▼
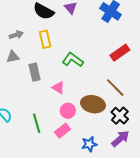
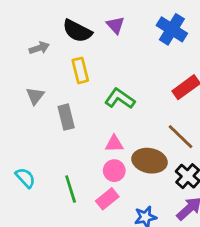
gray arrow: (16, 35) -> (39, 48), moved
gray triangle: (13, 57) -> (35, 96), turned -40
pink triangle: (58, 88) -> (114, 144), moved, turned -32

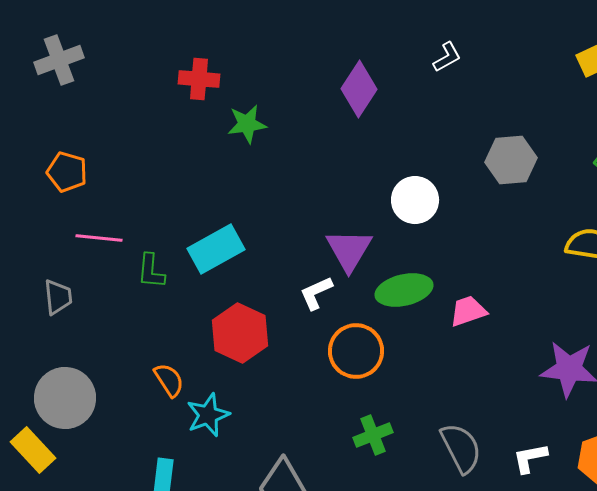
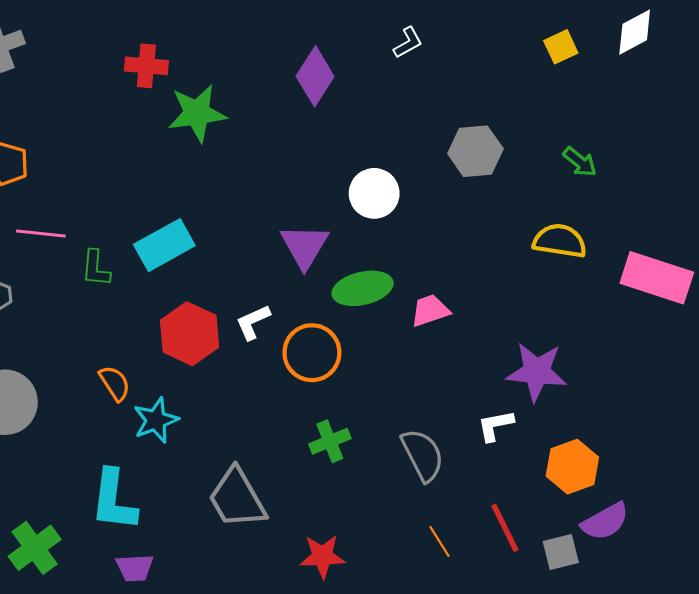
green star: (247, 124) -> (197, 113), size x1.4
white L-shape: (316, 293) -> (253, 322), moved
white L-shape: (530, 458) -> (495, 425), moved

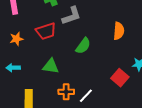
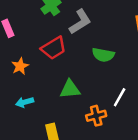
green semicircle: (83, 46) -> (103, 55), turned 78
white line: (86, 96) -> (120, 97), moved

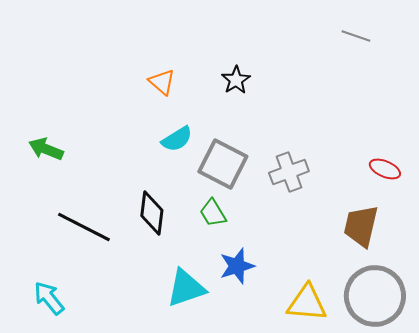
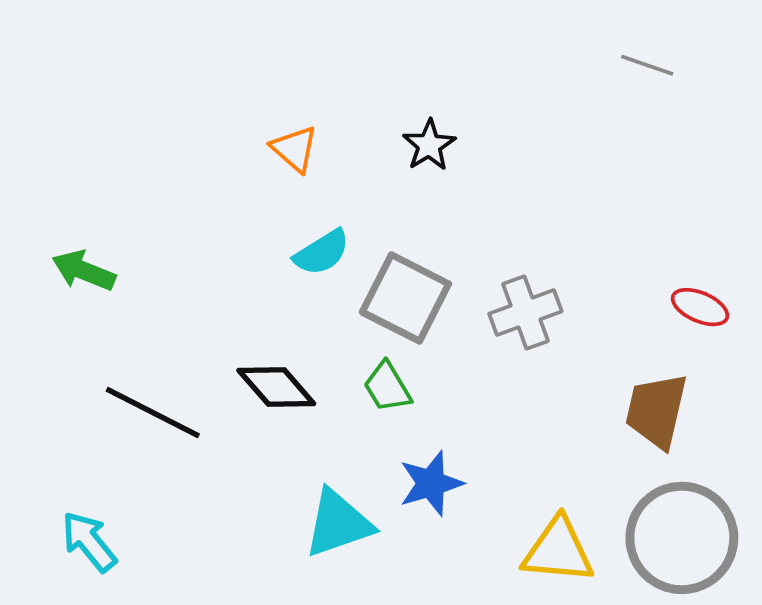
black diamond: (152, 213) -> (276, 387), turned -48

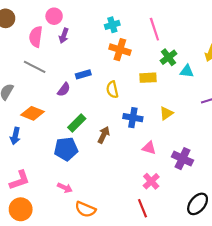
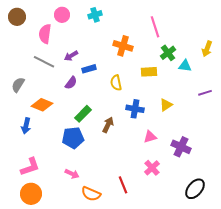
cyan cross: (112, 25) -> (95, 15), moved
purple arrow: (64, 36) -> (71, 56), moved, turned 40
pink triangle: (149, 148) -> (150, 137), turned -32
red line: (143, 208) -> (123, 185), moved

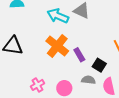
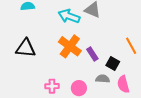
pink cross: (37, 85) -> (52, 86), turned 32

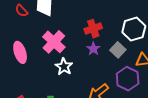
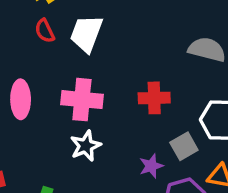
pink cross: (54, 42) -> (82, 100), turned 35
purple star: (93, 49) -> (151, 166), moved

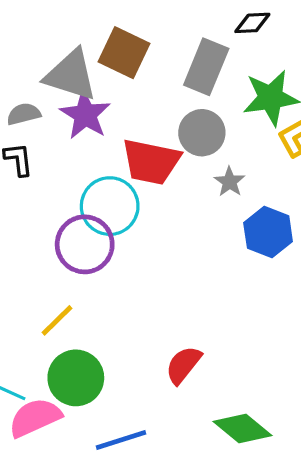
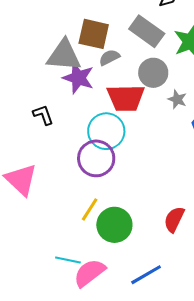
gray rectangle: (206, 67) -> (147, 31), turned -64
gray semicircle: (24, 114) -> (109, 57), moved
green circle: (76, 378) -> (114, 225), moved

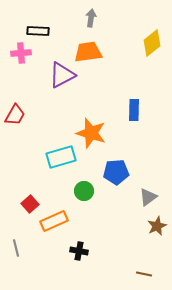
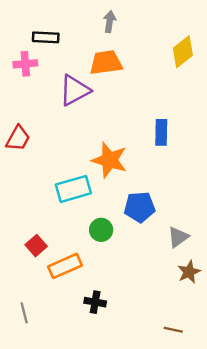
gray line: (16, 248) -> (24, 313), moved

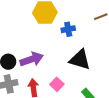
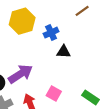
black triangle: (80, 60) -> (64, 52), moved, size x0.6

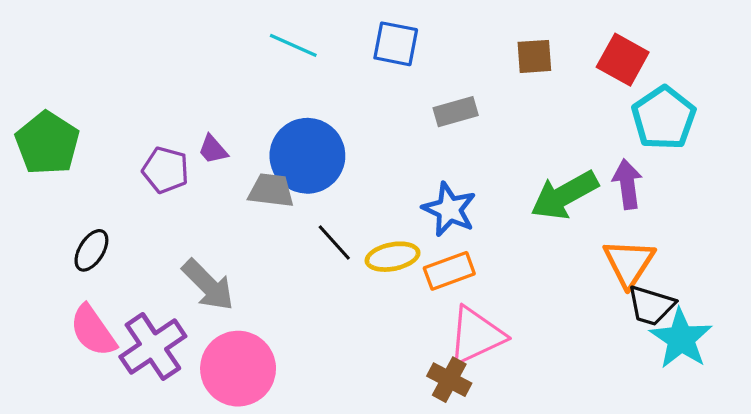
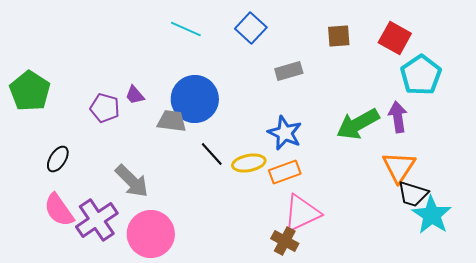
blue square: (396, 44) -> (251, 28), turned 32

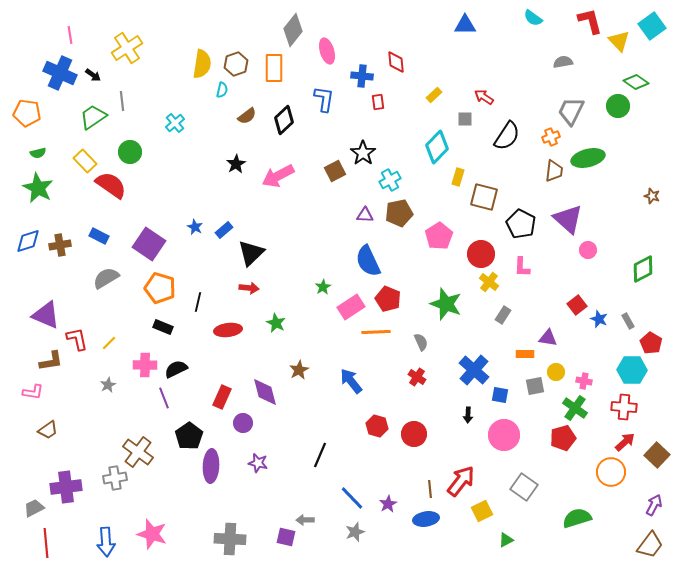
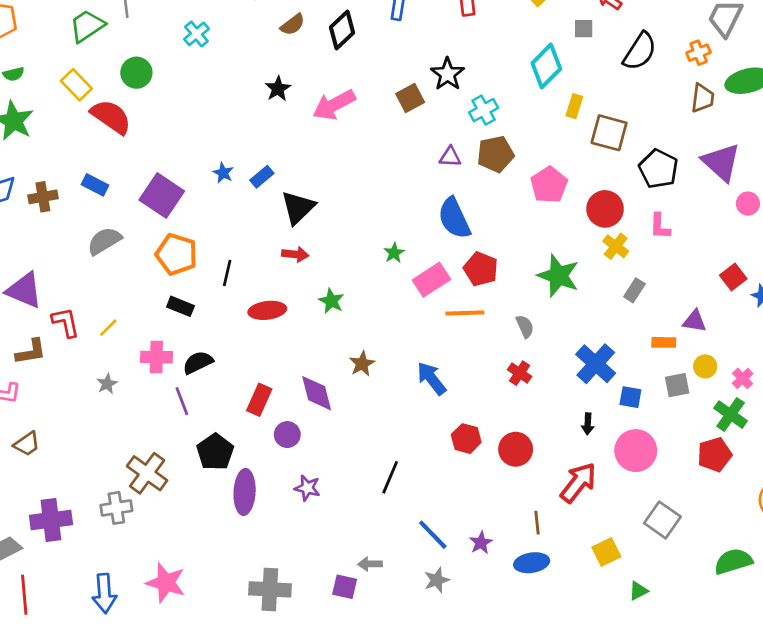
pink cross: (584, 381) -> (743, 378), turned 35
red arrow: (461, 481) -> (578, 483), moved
▲
— TASK ITEM —
Copy each entry exactly as written. Pictures do not belong in the copy.

— ANSWER TO THIS EXERCISE —
gray arrow: (16, 35) -> (39, 48), moved
gray triangle: (13, 57) -> (35, 96), turned -40
pink triangle: (58, 88) -> (114, 144), moved, turned -32

green star: (247, 124) -> (197, 113), size x1.4
white L-shape: (316, 293) -> (253, 322), moved
white L-shape: (530, 458) -> (495, 425), moved

green semicircle: (83, 46) -> (103, 55), turned 78
white line: (86, 96) -> (120, 97), moved

black diamond: (152, 213) -> (276, 387), turned -48

cyan cross: (112, 25) -> (95, 15), moved
purple arrow: (64, 36) -> (71, 56), moved, turned 40
pink triangle: (149, 148) -> (150, 137), turned -32
red line: (143, 208) -> (123, 185), moved

pink cross: (37, 85) -> (52, 86), turned 32

pink cross: (54, 42) -> (82, 100), turned 35
purple star: (93, 49) -> (151, 166), moved

gray rectangle: (206, 67) -> (147, 31), turned -64
gray semicircle: (24, 114) -> (109, 57), moved
green circle: (76, 378) -> (114, 225), moved

gray line: (16, 248) -> (24, 313), moved

black triangle: (80, 60) -> (64, 52), moved, size x0.6

blue square: (396, 44) -> (251, 28), turned 32

pink cross: (584, 381) -> (743, 378), turned 35
red arrow: (461, 481) -> (578, 483), moved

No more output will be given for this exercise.